## Problem statement
Instruction for the entries that follow: retype exactly the lines from the line with "J101 pin 2: GND -> -12V" to the line with "R102: 24k (+5V, N5) -> none", both included, and omit all others.

## Exercise input
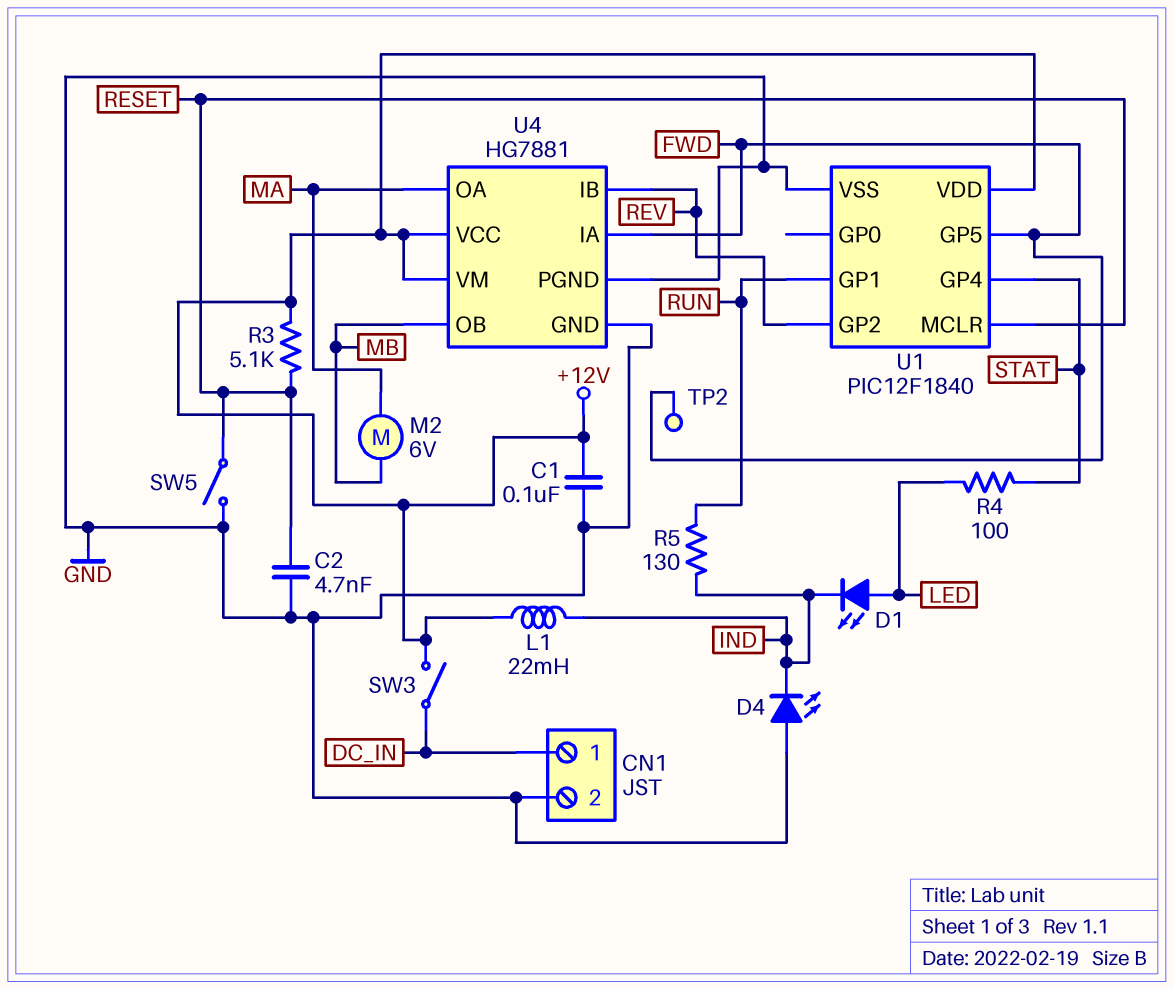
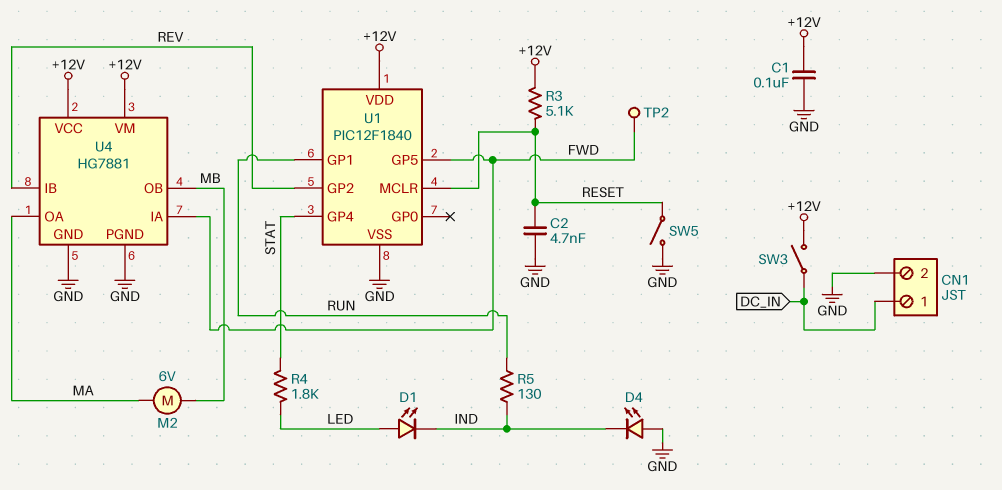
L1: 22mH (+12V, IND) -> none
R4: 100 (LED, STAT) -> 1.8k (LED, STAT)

---

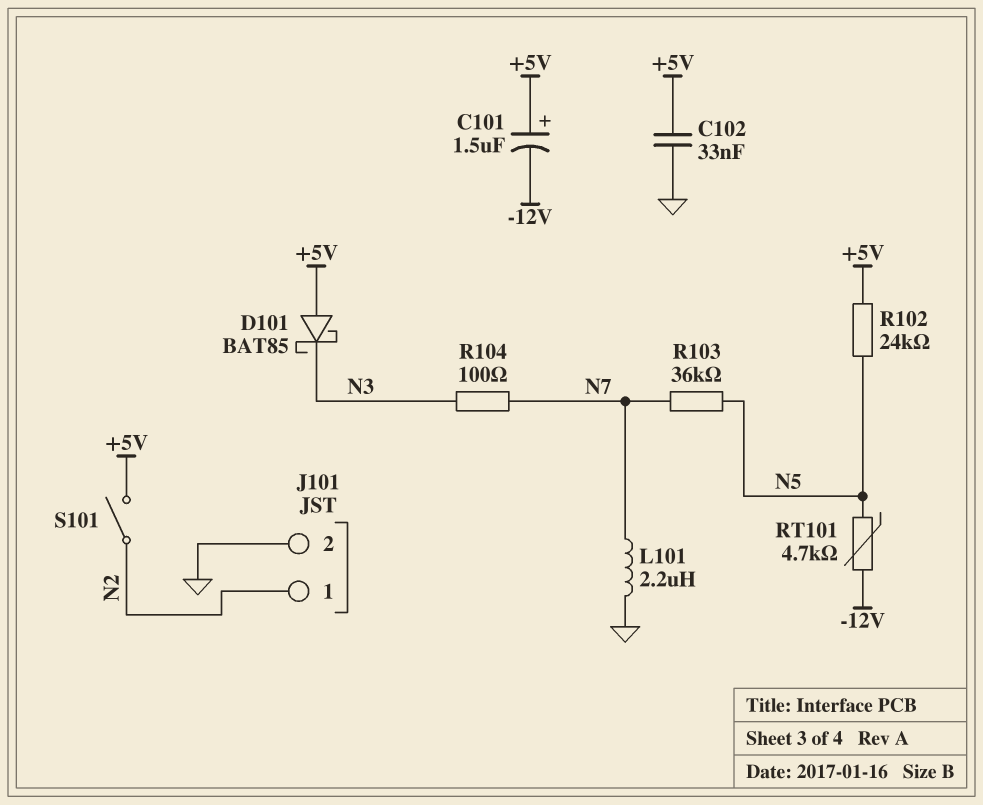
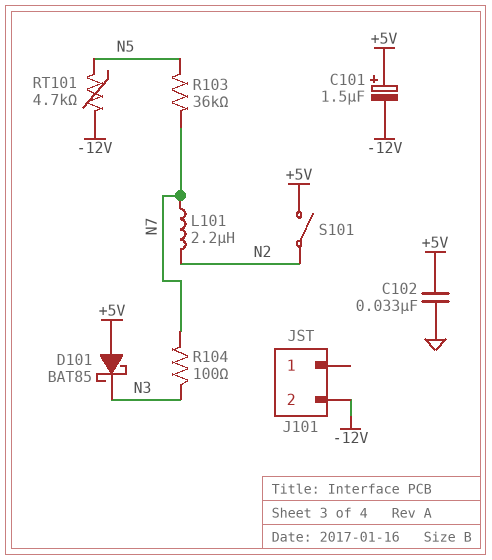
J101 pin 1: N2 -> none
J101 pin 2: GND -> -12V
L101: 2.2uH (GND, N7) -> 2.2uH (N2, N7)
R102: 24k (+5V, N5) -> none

## The answer
J101 pin 2: GND -> -12V
L101: 2.2uH (GND, N7) -> 2.2uH (N2, N7)
R102: 24k (+5V, N5) -> none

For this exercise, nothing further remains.